Task item> Your copy should match the entries exactly, with the pictures left out.
━━━━━━━━━━━━━━━━━━━━━━━━━━━━━━
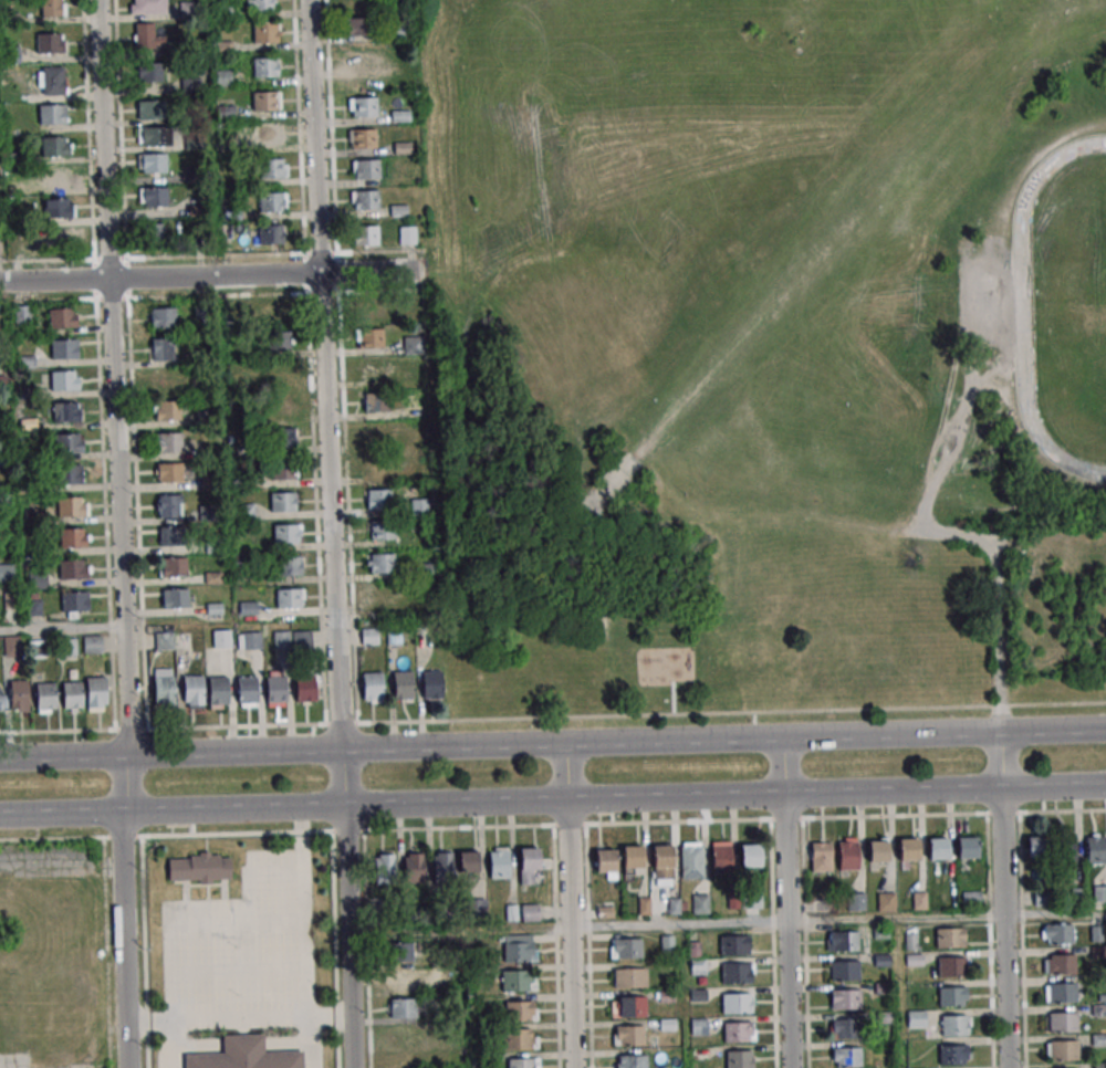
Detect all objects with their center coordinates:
building: (260, 4)
building: (147, 6)
building: (52, 8)
building: (356, 26)
building: (265, 33)
building: (147, 36)
building: (52, 43)
building: (359, 59)
building: (266, 67)
building: (150, 72)
building: (51, 80)
building: (266, 100)
building: (363, 106)
building: (151, 109)
building: (52, 114)
building: (268, 134)
building: (153, 135)
road: (313, 137)
building: (362, 138)
building: (56, 146)
building: (403, 148)
building: (152, 163)
building: (273, 168)
building: (365, 169)
building: (54, 177)
building: (153, 196)
building: (364, 200)
building: (272, 202)
building: (58, 208)
building: (153, 234)
building: (271, 234)
building: (366, 235)
building: (407, 235)
building: (59, 239)
road: (371, 273)
road: (159, 278)
road: (1023, 307)
building: (372, 308)
building: (278, 310)
building: (23, 314)
building: (161, 317)
building: (62, 318)
building: (370, 338)
building: (280, 341)
building: (411, 345)
building: (64, 349)
building: (162, 349)
track: (1023, 351)
park: (767, 352)
building: (372, 370)
building: (278, 373)
road: (115, 379)
building: (166, 379)
building: (64, 380)
building: (376, 402)
building: (280, 405)
building: (167, 410)
building: (68, 412)
building: (375, 434)
building: (282, 438)
building: (169, 442)
building: (69, 443)
building: (376, 467)
building: (283, 470)
building: (169, 472)
building: (71, 476)
building: (377, 499)
building: (283, 502)
building: (73, 506)
building: (169, 506)
building: (380, 530)
road: (947, 532)
building: (287, 534)
building: (170, 536)
building: (73, 538)
building: (380, 563)
building: (173, 566)
building: (290, 566)
building: (425, 568)
building: (73, 569)
building: (6, 573)
building: (37, 578)
building: (380, 596)
building: (175, 598)
building: (290, 598)
building: (74, 603)
building: (217, 608)
road: (63, 627)
building: (393, 635)
building: (369, 636)
building: (222, 638)
building: (249, 640)
building: (163, 641)
building: (92, 644)
building: (12, 646)
building: (38, 646)
building: (68, 646)
road: (339, 671)
building: (403, 685)
building: (432, 685)
building: (164, 686)
building: (373, 687)
building: (305, 689)
building: (276, 690)
building: (193, 691)
building: (247, 691)
building: (218, 692)
building: (96, 693)
building: (18, 696)
building: (73, 696)
building: (46, 697)
road: (673, 698)
building: (1, 701)
road: (552, 745)
road: (1002, 760)
road: (785, 765)
road: (566, 770)
road: (552, 796)
road: (552, 824)
building: (967, 848)
building: (1038, 848)
building: (939, 849)
building: (1096, 849)
building: (909, 850)
building: (1066, 850)
building: (879, 852)
building: (751, 855)
building: (633, 856)
building: (848, 856)
building: (822, 857)
building: (530, 859)
building: (662, 860)
building: (722, 860)
building: (606, 861)
building: (499, 862)
building: (691, 862)
building: (469, 863)
building: (443, 864)
building: (414, 866)
building: (385, 867)
building: (199, 868)
building: (1099, 893)
building: (1041, 897)
building: (971, 898)
building: (857, 901)
building: (886, 901)
building: (701, 905)
road: (122, 912)
building: (511, 912)
building: (530, 912)
road: (838, 920)
road: (189, 924)
road: (1006, 926)
road: (788, 929)
building: (1096, 930)
road: (570, 931)
building: (1058, 934)
road: (305, 935)
building: (951, 938)
road: (1022, 940)
building: (843, 942)
road: (773, 943)
road: (805, 943)
building: (734, 946)
building: (520, 948)
building: (627, 948)
building: (400, 952)
building: (914, 959)
building: (1061, 965)
building: (698, 966)
building: (952, 967)
building: (845, 971)
building: (736, 974)
building: (440, 976)
building: (630, 978)
building: (402, 979)
building: (519, 980)
building: (1062, 993)
building: (953, 998)
building: (846, 1000)
building: (737, 1004)
building: (631, 1007)
building: (402, 1008)
building: (519, 1011)
road: (238, 1018)
building: (916, 1019)
building: (1064, 1022)
building: (699, 1026)
building: (955, 1026)
building: (843, 1028)
building: (737, 1032)
building: (401, 1036)
building: (630, 1036)
building: (518, 1039)
building: (1103, 1039)
building: (1063, 1051)
building: (245, 1055)
building: (954, 1056)
building: (847, 1057)
building: (739, 1058)
building: (632, 1061)
building: (521, 1063)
━━━━━━━━━━━━━━━━━━━━━━━━━━━━━━
Exercise response>
Detect all objects with their center coordinates:
building: (260, 4)
building: (147, 6)
building: (52, 8)
building: (356, 26)
building: (265, 33)
building: (147, 36)
building: (52, 43)
building: (359, 59)
building: (266, 67)
building: (150, 72)
building: (51, 80)
building: (266, 100)
building: (363, 106)
building: (151, 109)
building: (52, 114)
building: (268, 134)
building: (153, 135)
road: (313, 137)
building: (362, 138)
building: (56, 146)
building: (403, 148)
building: (152, 163)
building: (273, 168)
building: (365, 169)
building: (54, 177)
building: (153, 196)
building: (364, 200)
building: (272, 202)
building: (58, 208)
building: (153, 234)
building: (271, 234)
building: (366, 235)
building: (407, 235)
building: (59, 239)
road: (371, 273)
road: (159, 278)
road: (1023, 307)
building: (372, 308)
building: (278, 310)
building: (23, 314)
building: (161, 317)
building: (62, 318)
building: (370, 338)
building: (280, 341)
building: (411, 345)
building: (64, 349)
building: (162, 349)
track: (1023, 351)
park: (767, 352)
building: (372, 370)
building: (278, 373)
road: (115, 379)
building: (166, 379)
building: (64, 380)
building: (376, 402)
building: (280, 405)
building: (167, 410)
building: (68, 412)
building: (375, 434)
building: (282, 438)
building: (169, 442)
building: (69, 443)
building: (376, 467)
building: (283, 470)
building: (169, 472)
building: (71, 476)
building: (377, 499)
building: (283, 502)
building: (73, 506)
building: (169, 506)
building: (380, 530)
road: (947, 532)
building: (287, 534)
building: (170, 536)
building: (73, 538)
building: (380, 563)
building: (173, 566)
building: (290, 566)
building: (425, 568)
building: (73, 569)
building: (6, 573)
building: (37, 578)
building: (380, 596)
building: (175, 598)
building: (290, 598)
building: (74, 603)
building: (217, 608)
road: (63, 627)
building: (393, 635)
building: (369, 636)
building: (222, 638)
building: (249, 640)
building: (163, 641)
building: (92, 644)
building: (12, 646)
building: (38, 646)
building: (68, 646)
road: (339, 671)
building: (403, 685)
building: (432, 685)
building: (164, 686)
building: (373, 687)
building: (305, 689)
building: (276, 690)
building: (193, 691)
building: (247, 691)
building: (218, 692)
building: (96, 693)
building: (18, 696)
building: (73, 696)
building: (46, 697)
road: (673, 698)
building: (1, 701)
road: (552, 745)
road: (1002, 760)
road: (785, 765)
road: (566, 770)
road: (552, 796)
road: (552, 824)
building: (967, 848)
building: (1038, 848)
building: (939, 849)
building: (1096, 849)
building: (909, 850)
building: (1066, 850)
building: (879, 852)
building: (751, 855)
building: (633, 856)
building: (848, 856)
building: (822, 857)
building: (530, 859)
building: (662, 860)
building: (722, 860)
building: (606, 861)
building: (499, 862)
building: (691, 862)
building: (469, 863)
building: (443, 864)
building: (414, 866)
building: (385, 867)
building: (199, 868)
building: (1099, 893)
building: (1041, 897)
building: (971, 898)
building: (857, 901)
building: (886, 901)
building: (701, 905)
road: (122, 912)
building: (511, 912)
building: (530, 912)
road: (838, 920)
road: (189, 924)
road: (1006, 926)
road: (788, 929)
building: (1096, 930)
road: (570, 931)
building: (1058, 934)
road: (305, 935)
building: (951, 938)
road: (1022, 940)
building: (843, 942)
road: (773, 943)
road: (805, 943)
building: (734, 946)
building: (520, 948)
building: (627, 948)
building: (400, 952)
building: (914, 959)
building: (1061, 965)
building: (698, 966)
building: (952, 967)
building: (845, 971)
building: (736, 974)
building: (440, 976)
building: (630, 978)
building: (402, 979)
building: (519, 980)
building: (1062, 993)
building: (953, 998)
building: (846, 1000)
building: (737, 1004)
building: (631, 1007)
building: (402, 1008)
building: (519, 1011)
road: (238, 1018)
building: (916, 1019)
building: (1064, 1022)
building: (699, 1026)
building: (955, 1026)
building: (843, 1028)
building: (737, 1032)
building: (401, 1036)
building: (630, 1036)
building: (518, 1039)
building: (1103, 1039)
building: (1063, 1051)
building: (245, 1055)
building: (954, 1056)
building: (847, 1057)
building: (739, 1058)
building: (632, 1061)
building: (521, 1063)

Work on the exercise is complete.